##### Dataset excerpts

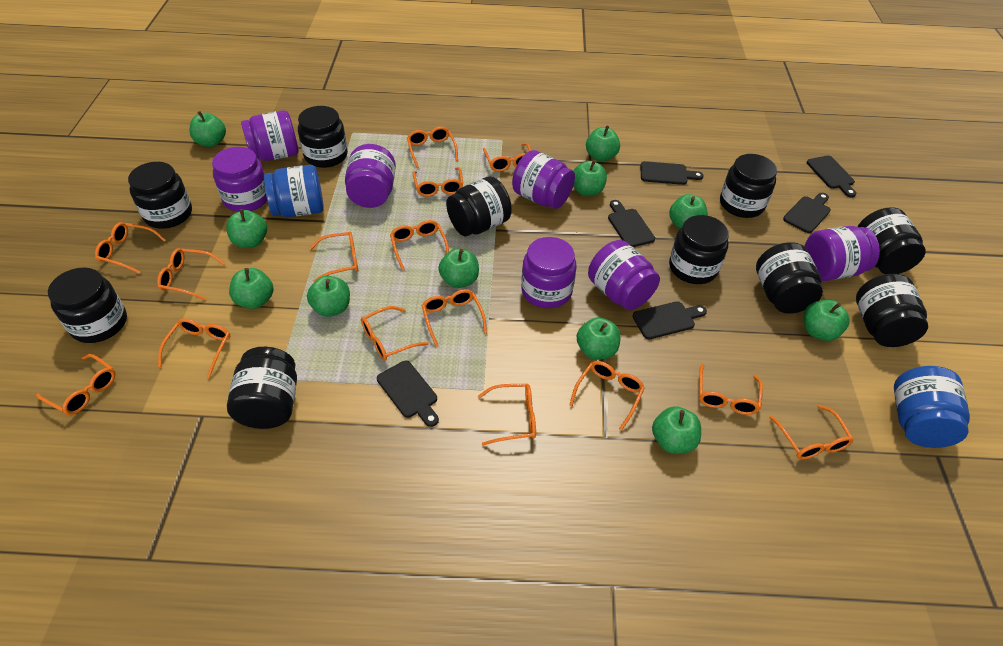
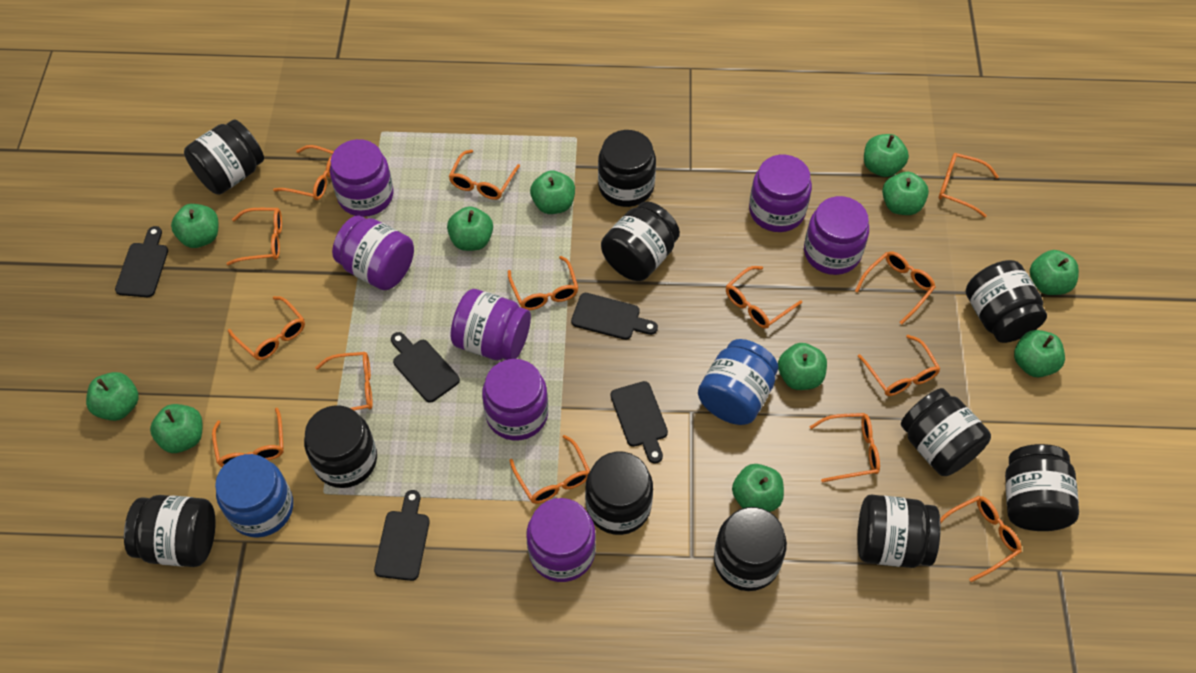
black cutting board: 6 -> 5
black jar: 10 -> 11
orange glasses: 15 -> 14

##########
##### Dataset excerpts

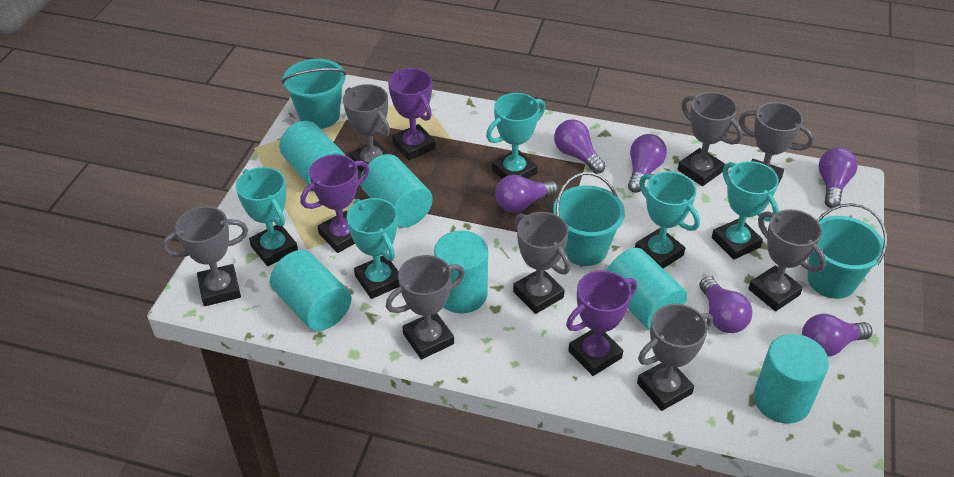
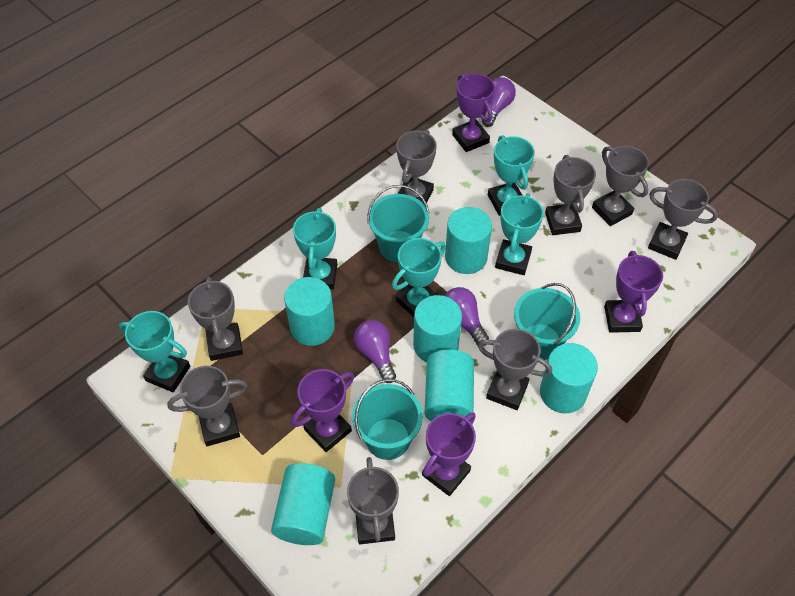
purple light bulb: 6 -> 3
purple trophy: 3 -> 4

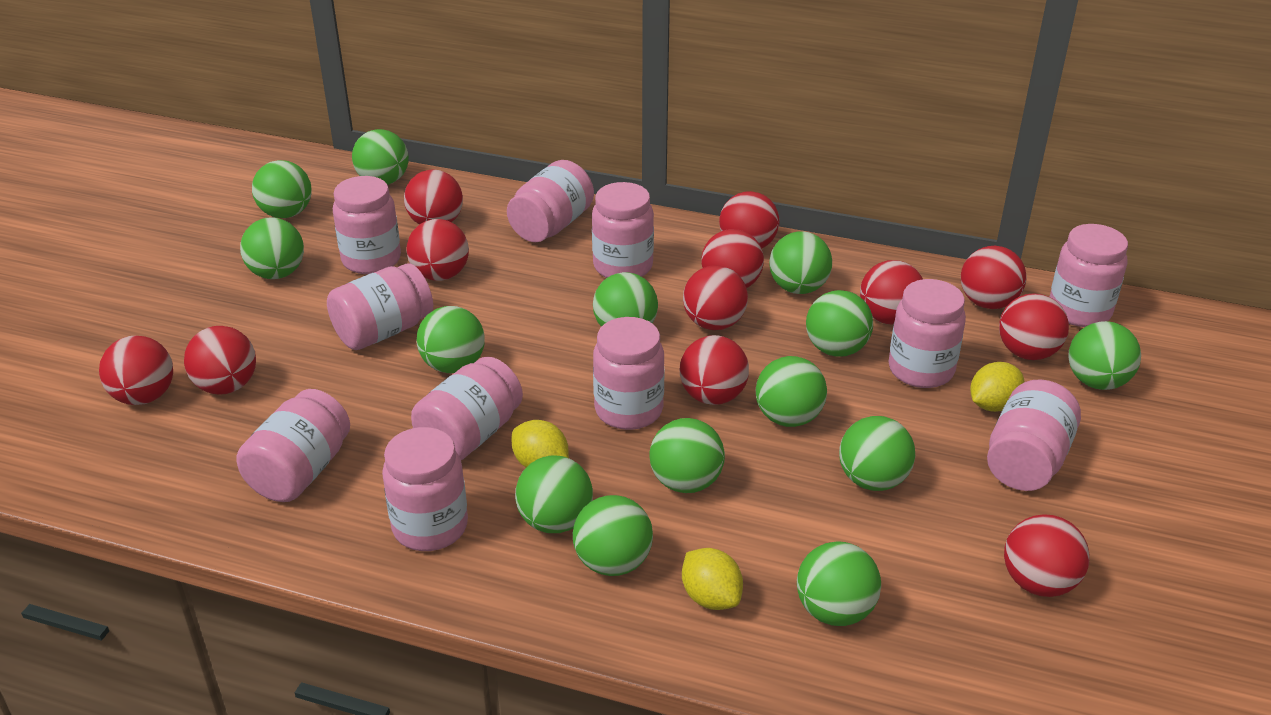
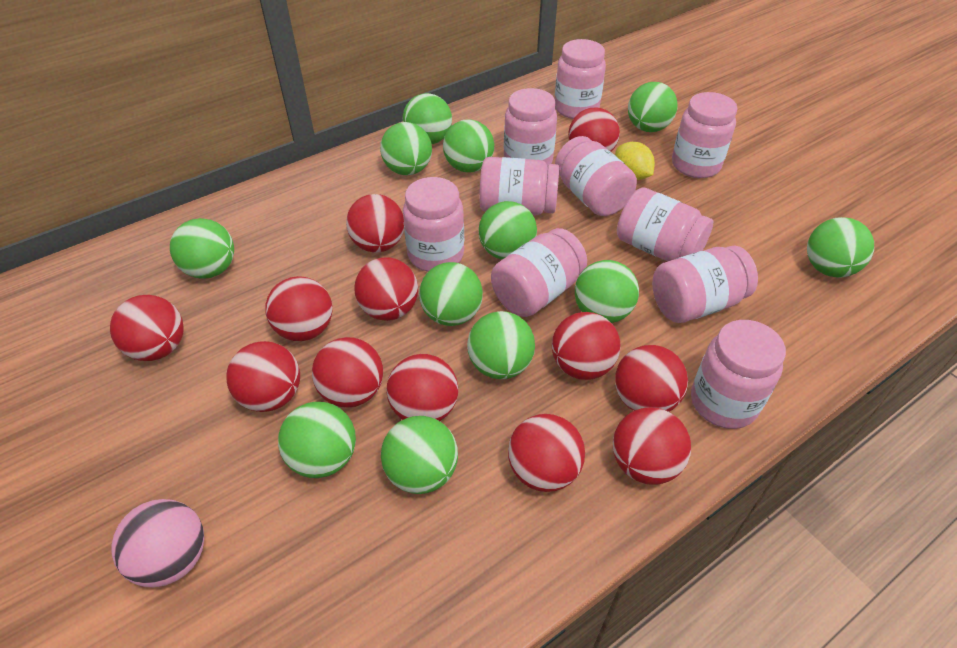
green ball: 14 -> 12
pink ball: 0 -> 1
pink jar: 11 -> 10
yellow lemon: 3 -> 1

##########

- Work request: Report all lines of the data above that include the string "purple".

- Problem solution:
purple light bulb: 6 -> 3
purple trophy: 3 -> 4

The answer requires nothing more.